# About this exercise
Start your answer with the line containing "camera: 35 degrees right, 30 degrees up" and end it with the last line of the records below, retyping every line between exactly and adding nothing.

[Object matching data]
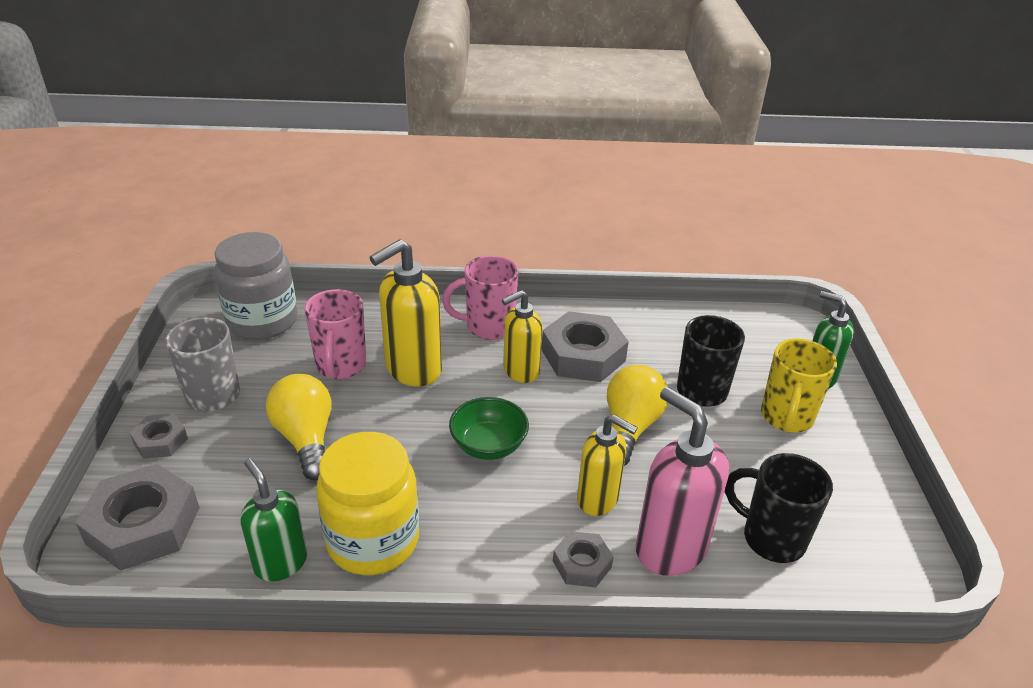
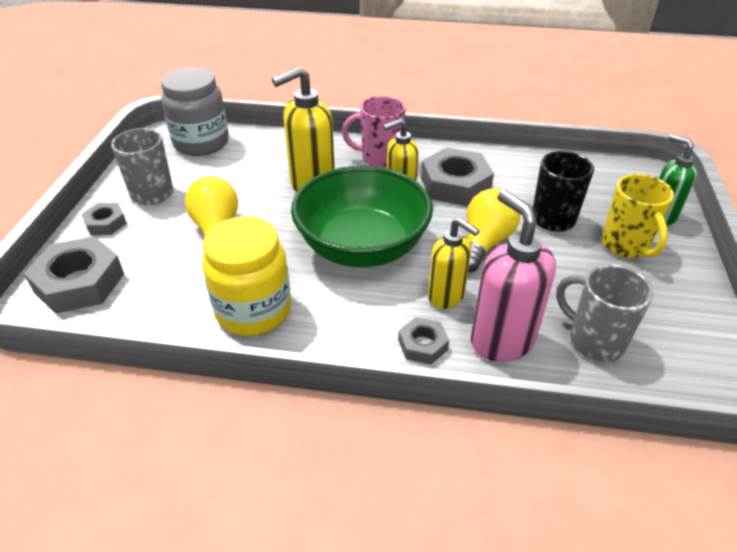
camera: 10 degrees right, 5 degrees up
(280, 563) = (177, 320): green soap dispenser -> none
(341, 366) = (255, 179): pink mug -> none
(488, 445) = (362, 247): green bowl -> green bowl, size x2.05
(771, 538) = (594, 341): black mug -> grey mug
(786, 418) = (625, 246): yellow mug -> yellow mug turned 45 degrees counterclockwise

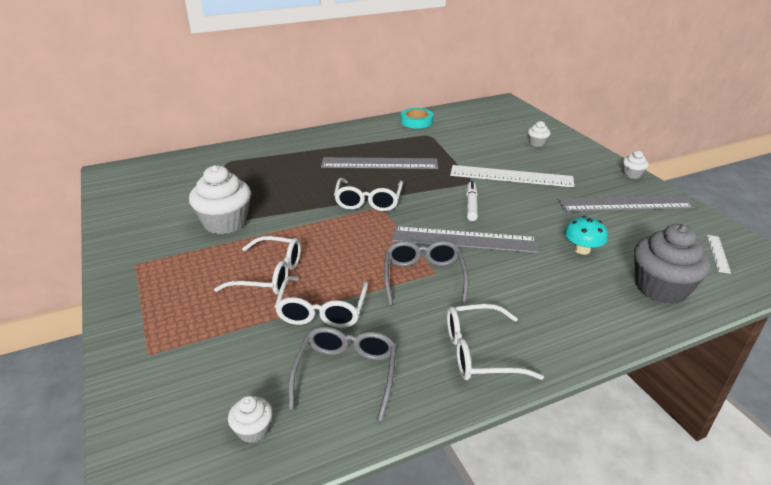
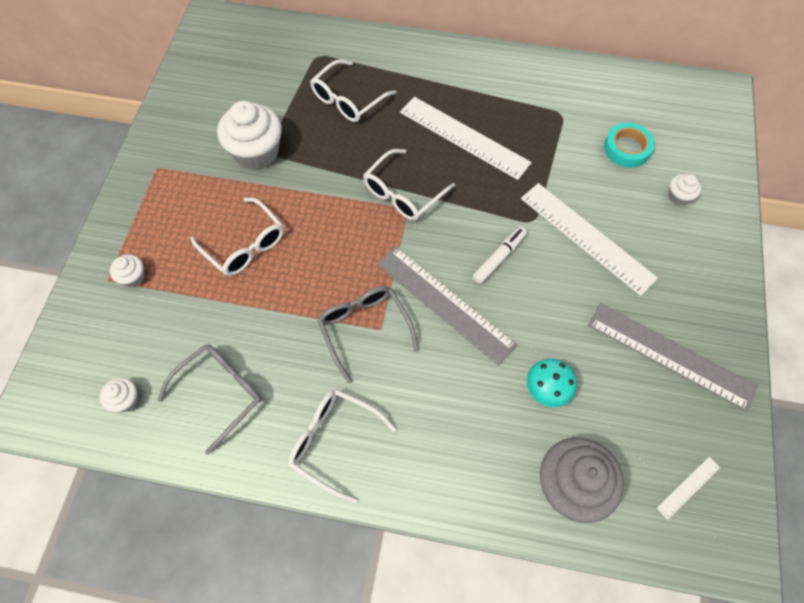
camera: 35 degrees right, 30 degrees up
(322, 311) = (253, 314): white glasses -> white glasses (348, 100)
(379, 163) = (464, 137): grey ruler -> white ruler
(416, 121) = (571, 80): turquoise tape -> turquoise tape (627, 148)
(423, 277) = (364, 329): grey glasses -> grey glasses turned 60 degrees counterclockwise
(632, 174) = (736, 315): white cupcake -> white cupcake (133, 277)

# Task output
camera: 35 degrees right, 30 degrees up
(322, 311) = (253, 314): white glasses -> white glasses (348, 100)
(379, 163) = (464, 137): grey ruler -> white ruler
(416, 121) = (571, 80): turquoise tape -> turquoise tape (627, 148)
(423, 277) = (364, 329): grey glasses -> grey glasses turned 60 degrees counterclockwise
(632, 174) = (736, 315): white cupcake -> white cupcake (133, 277)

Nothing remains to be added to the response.